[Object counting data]

--- --- ---

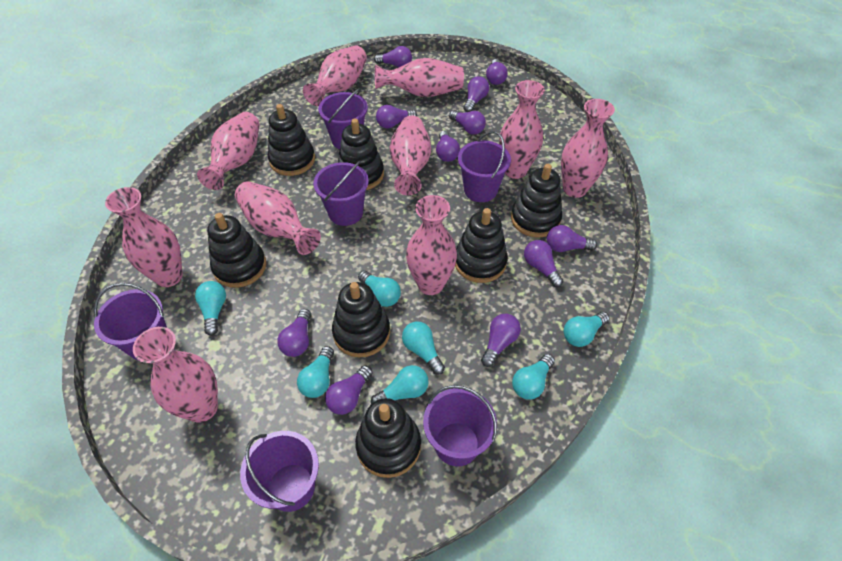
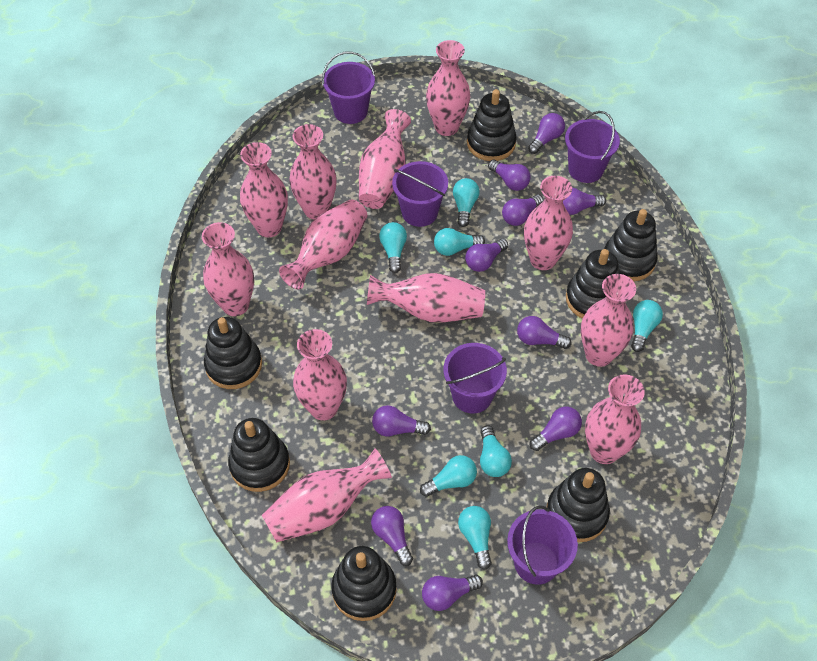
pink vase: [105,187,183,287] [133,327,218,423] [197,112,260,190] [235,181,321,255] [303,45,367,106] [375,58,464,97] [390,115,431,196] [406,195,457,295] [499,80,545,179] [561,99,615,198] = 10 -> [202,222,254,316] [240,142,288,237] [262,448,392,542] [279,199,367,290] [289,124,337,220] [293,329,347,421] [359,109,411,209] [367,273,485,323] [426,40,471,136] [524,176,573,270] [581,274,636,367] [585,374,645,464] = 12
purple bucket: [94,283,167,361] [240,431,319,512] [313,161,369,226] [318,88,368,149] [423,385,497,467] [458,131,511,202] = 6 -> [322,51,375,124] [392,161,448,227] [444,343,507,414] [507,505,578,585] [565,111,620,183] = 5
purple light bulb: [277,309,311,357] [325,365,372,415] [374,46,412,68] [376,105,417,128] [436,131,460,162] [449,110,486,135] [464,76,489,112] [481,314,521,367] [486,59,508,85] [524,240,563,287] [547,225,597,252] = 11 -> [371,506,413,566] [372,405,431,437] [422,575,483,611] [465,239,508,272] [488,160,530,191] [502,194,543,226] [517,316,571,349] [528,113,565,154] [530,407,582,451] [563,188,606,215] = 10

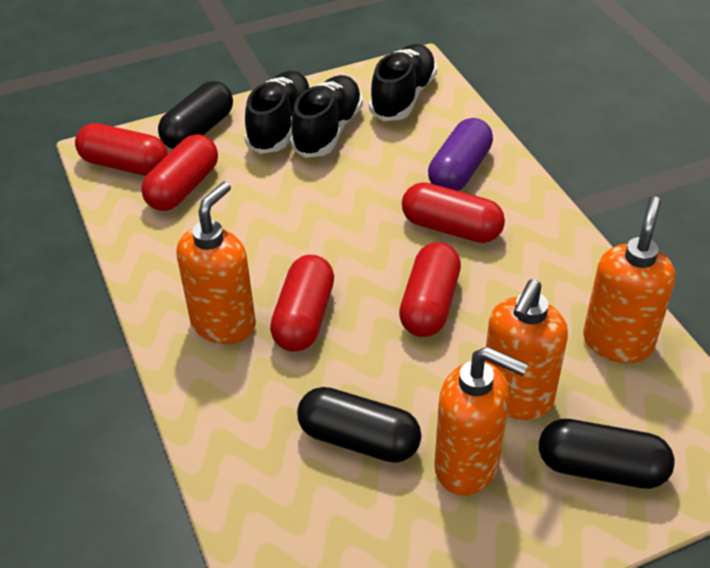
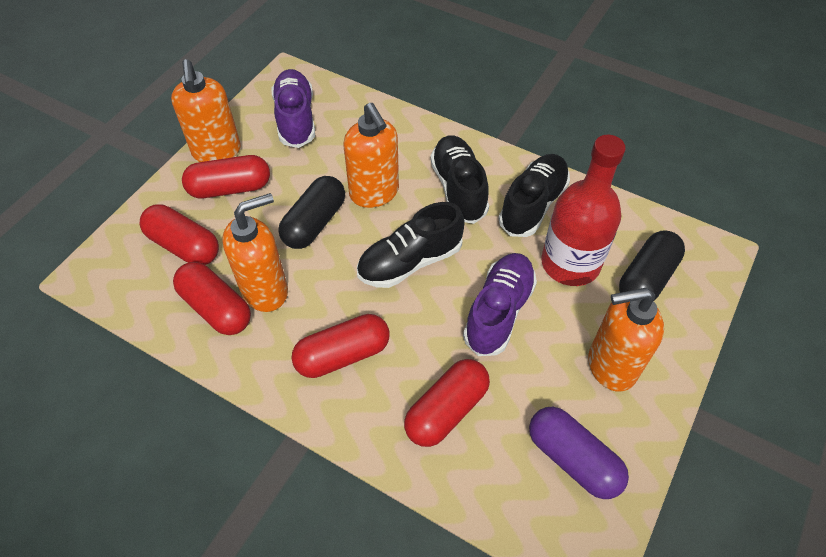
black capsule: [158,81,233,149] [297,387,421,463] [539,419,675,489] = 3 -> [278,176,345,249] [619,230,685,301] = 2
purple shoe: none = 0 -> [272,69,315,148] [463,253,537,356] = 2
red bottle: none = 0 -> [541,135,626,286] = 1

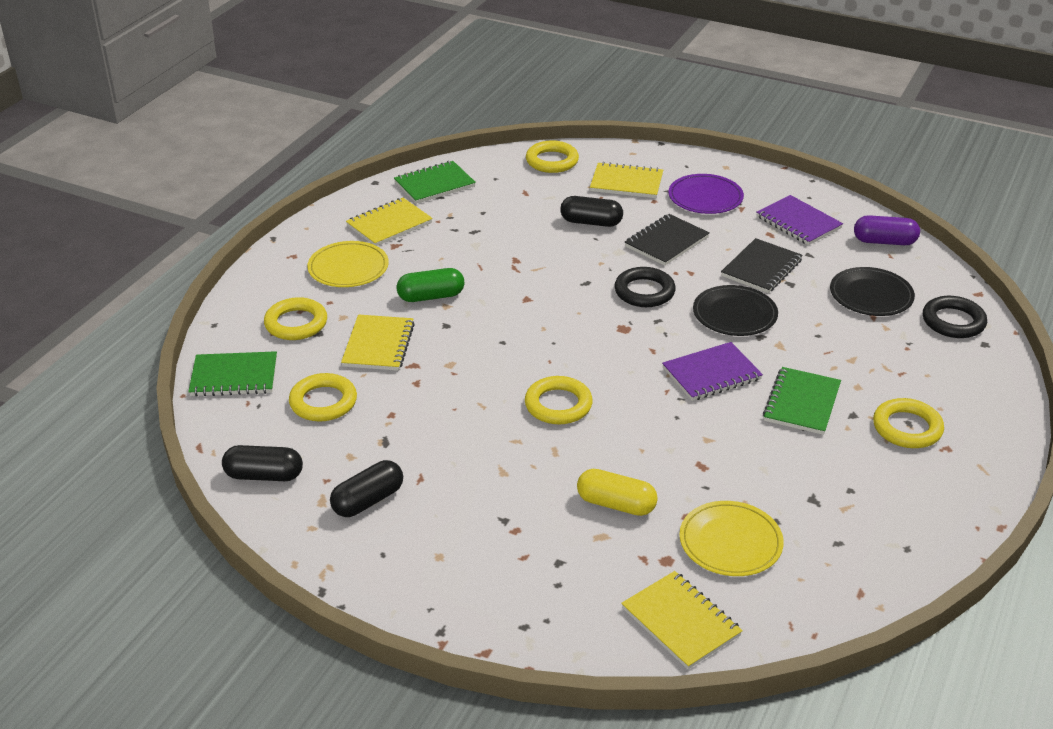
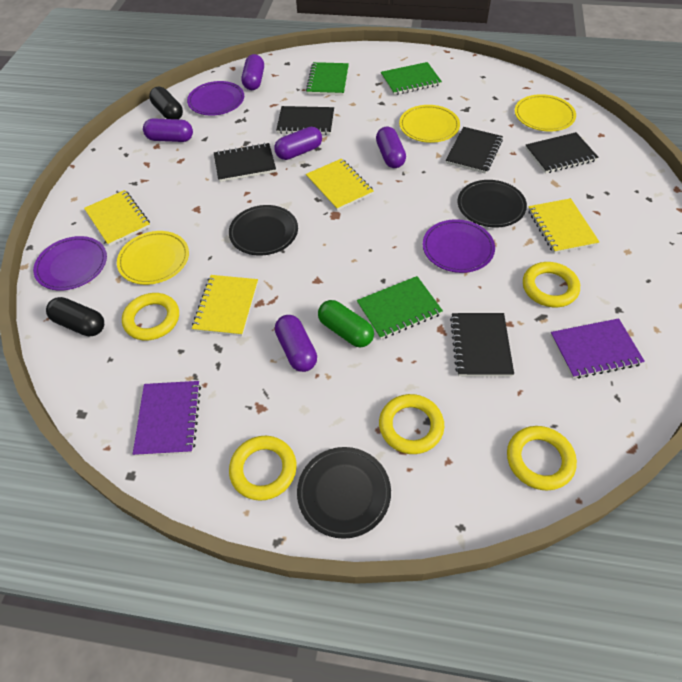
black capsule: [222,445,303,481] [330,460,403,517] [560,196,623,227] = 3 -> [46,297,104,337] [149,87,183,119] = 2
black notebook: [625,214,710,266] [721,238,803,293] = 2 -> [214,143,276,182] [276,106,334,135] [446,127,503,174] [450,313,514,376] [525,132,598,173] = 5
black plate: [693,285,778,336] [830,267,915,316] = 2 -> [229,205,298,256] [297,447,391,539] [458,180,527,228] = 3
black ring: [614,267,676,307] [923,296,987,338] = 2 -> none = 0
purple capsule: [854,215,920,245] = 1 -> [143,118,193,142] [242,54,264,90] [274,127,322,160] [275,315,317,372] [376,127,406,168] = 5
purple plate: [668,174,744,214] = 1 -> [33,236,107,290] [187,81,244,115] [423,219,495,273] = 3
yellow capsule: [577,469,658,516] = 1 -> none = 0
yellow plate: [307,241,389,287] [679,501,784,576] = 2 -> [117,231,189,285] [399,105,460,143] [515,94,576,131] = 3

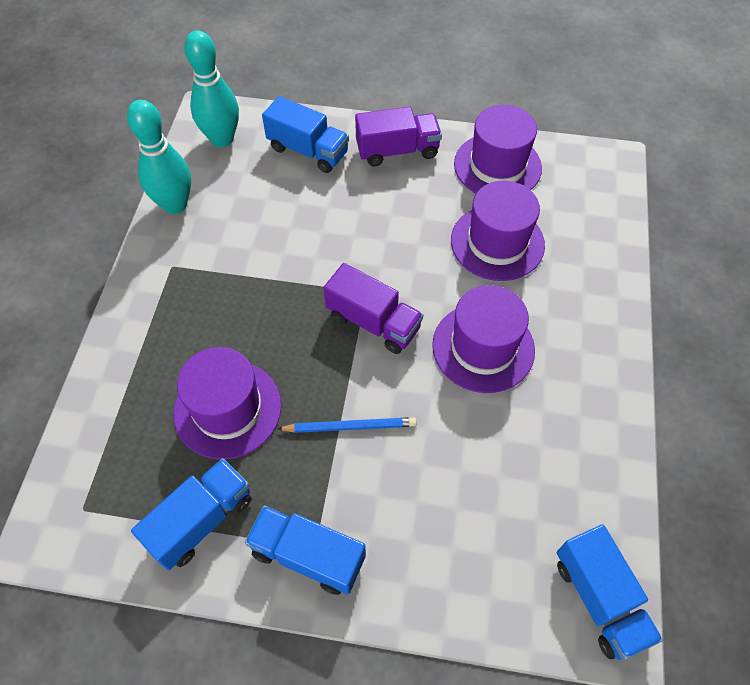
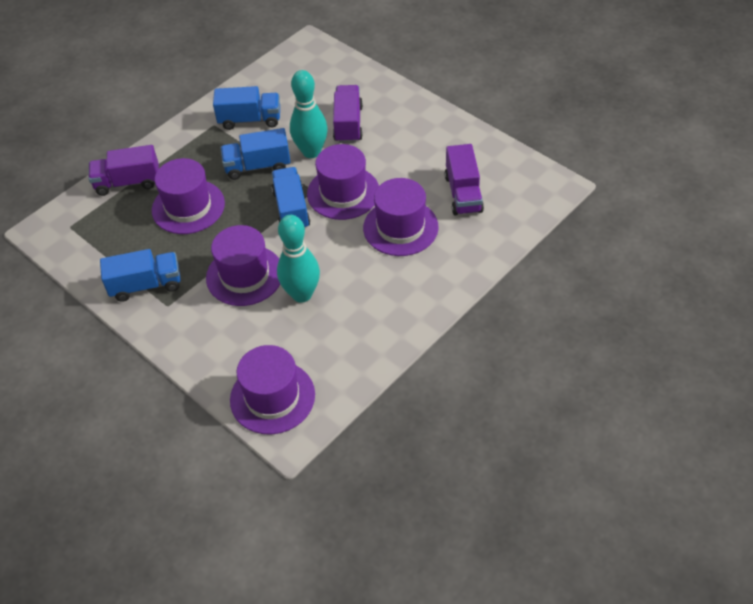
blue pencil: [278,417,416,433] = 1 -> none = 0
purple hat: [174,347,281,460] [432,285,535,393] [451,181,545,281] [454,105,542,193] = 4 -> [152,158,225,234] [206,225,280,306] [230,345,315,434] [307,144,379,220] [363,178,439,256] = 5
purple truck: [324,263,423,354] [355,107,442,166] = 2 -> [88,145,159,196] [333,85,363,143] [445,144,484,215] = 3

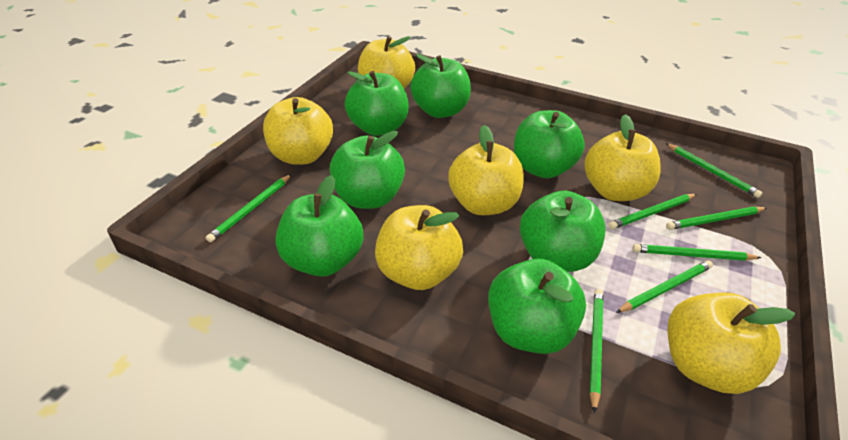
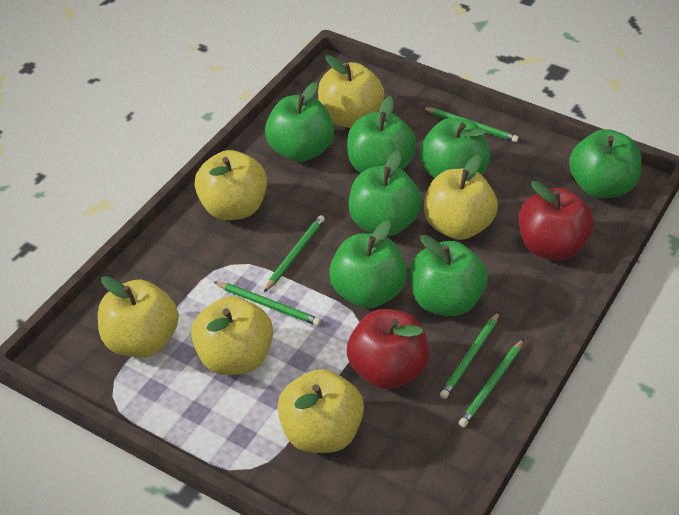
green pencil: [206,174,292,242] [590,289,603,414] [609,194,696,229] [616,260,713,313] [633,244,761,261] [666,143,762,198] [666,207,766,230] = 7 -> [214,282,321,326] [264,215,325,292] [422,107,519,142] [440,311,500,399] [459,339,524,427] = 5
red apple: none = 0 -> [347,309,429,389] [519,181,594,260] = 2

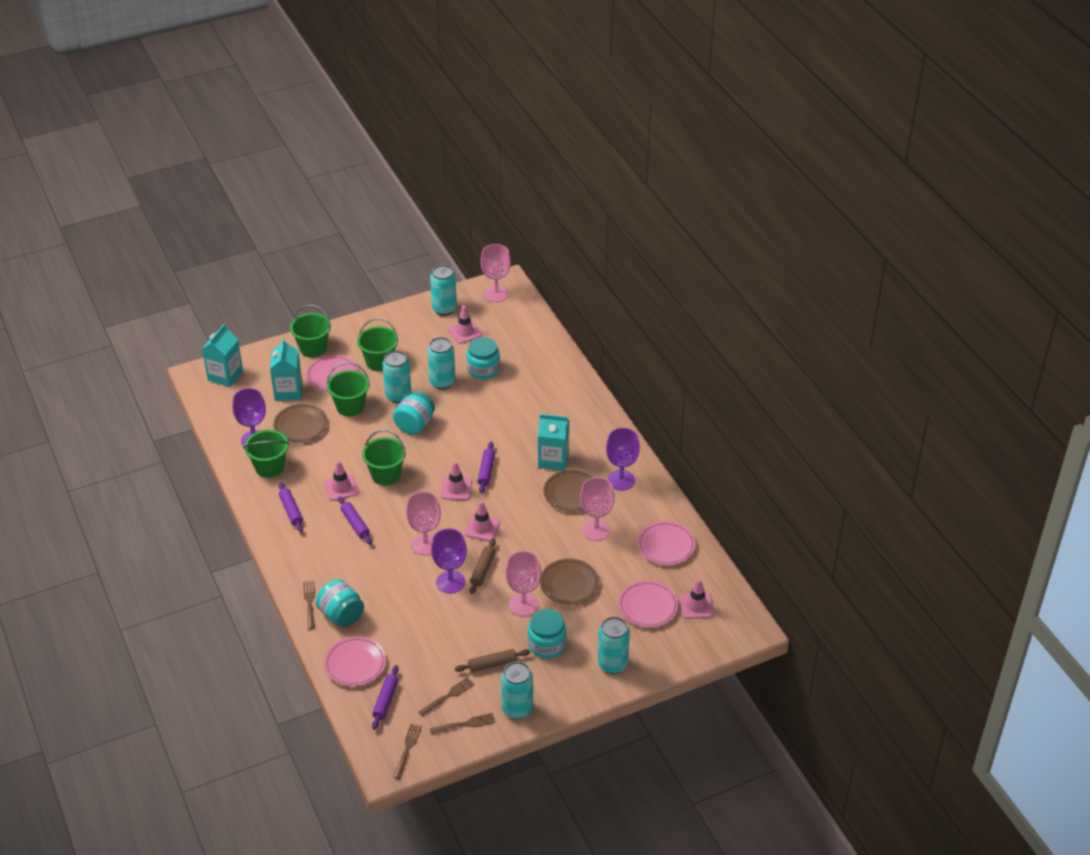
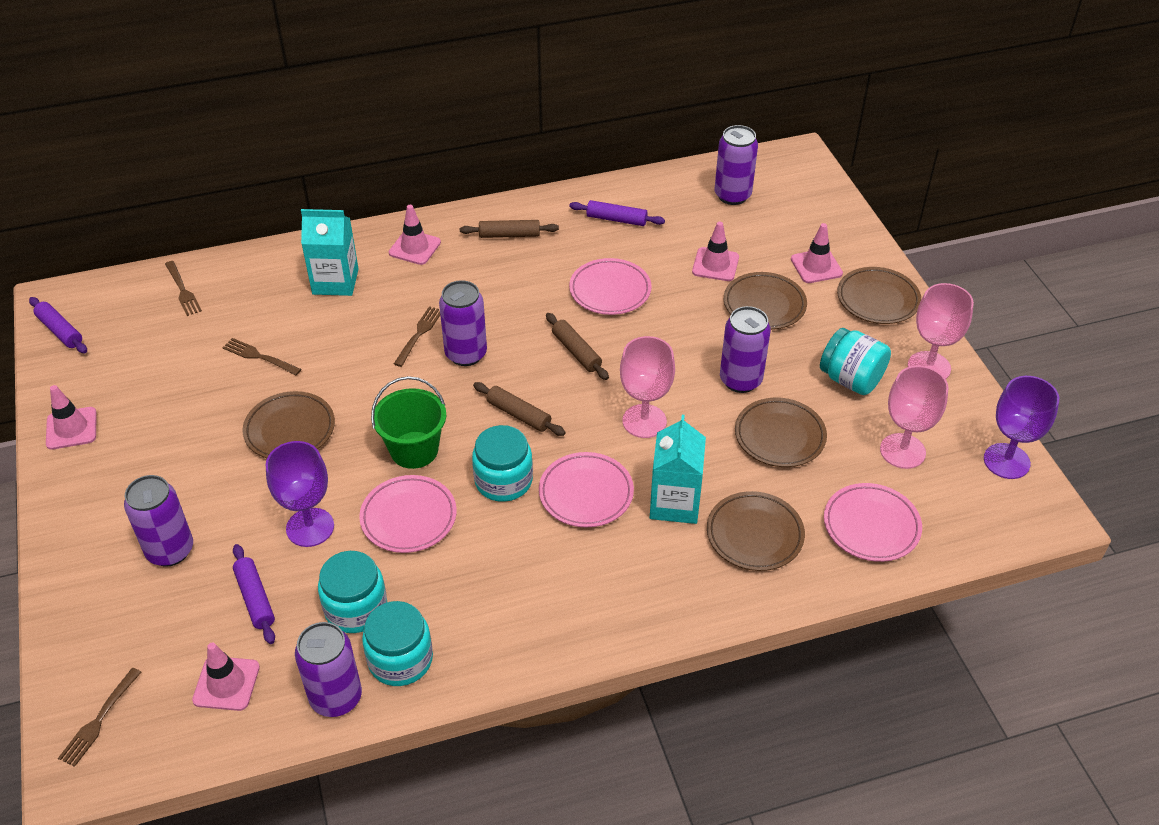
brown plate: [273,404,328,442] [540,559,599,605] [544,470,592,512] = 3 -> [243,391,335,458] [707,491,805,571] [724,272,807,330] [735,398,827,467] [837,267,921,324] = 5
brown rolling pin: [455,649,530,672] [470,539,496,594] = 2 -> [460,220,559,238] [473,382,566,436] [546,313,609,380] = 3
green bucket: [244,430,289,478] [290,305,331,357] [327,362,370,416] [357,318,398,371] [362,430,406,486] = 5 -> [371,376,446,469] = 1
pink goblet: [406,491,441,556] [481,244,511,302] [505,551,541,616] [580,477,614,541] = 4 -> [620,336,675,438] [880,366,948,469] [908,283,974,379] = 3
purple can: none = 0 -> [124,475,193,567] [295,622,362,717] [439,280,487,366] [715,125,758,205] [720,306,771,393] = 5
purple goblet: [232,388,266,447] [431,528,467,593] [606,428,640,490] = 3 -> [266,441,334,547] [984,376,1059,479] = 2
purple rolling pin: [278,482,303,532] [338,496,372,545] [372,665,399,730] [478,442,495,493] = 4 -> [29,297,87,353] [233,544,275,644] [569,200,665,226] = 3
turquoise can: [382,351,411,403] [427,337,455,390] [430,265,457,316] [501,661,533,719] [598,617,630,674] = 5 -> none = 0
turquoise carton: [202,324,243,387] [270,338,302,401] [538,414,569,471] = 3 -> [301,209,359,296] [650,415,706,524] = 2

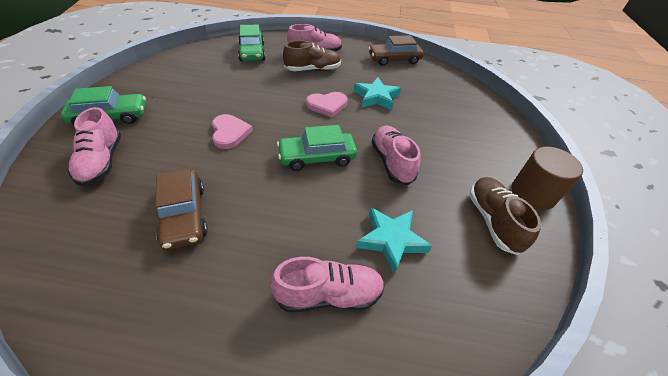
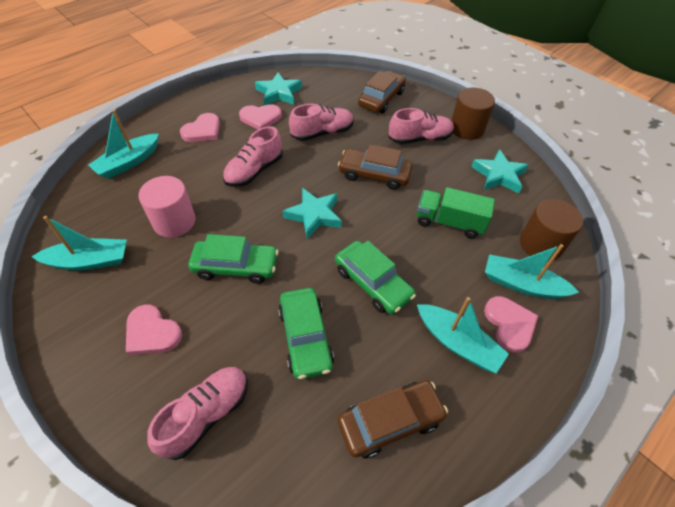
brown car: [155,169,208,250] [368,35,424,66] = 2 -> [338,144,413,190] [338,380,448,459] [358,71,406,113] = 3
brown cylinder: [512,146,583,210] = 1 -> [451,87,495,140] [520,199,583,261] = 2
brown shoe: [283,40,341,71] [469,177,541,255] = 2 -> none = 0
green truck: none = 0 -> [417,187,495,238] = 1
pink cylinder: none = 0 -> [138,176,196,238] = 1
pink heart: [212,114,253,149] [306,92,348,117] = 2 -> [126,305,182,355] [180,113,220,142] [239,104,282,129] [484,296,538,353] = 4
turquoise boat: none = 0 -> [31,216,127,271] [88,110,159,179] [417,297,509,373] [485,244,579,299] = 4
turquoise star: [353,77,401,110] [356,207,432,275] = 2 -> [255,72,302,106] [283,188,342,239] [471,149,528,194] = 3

--- --- ---

:: EXERCISE DESCRIPTION ::
Among the records above, a stretch begins at the line containing "pink goblet: [406,491,441,556]" and ends at the line containing "purple rolling pin: [278,482,303,532]". Restate that stretch word for word, and nothing else.

:: WRITTEN ANSWER ::
pink goblet: [406,491,441,556] [481,244,511,302] [505,551,541,616] [580,477,614,541] = 4 -> [620,336,675,438] [880,366,948,469] [908,283,974,379] = 3
purple can: none = 0 -> [124,475,193,567] [295,622,362,717] [439,280,487,366] [715,125,758,205] [720,306,771,393] = 5
purple goblet: [232,388,266,447] [431,528,467,593] [606,428,640,490] = 3 -> [266,441,334,547] [984,376,1059,479] = 2
purple rolling pin: [278,482,303,532] [338,496,372,545] [372,665,399,730] [478,442,495,493] = 4 -> [29,297,87,353] [233,544,275,644] [569,200,665,226] = 3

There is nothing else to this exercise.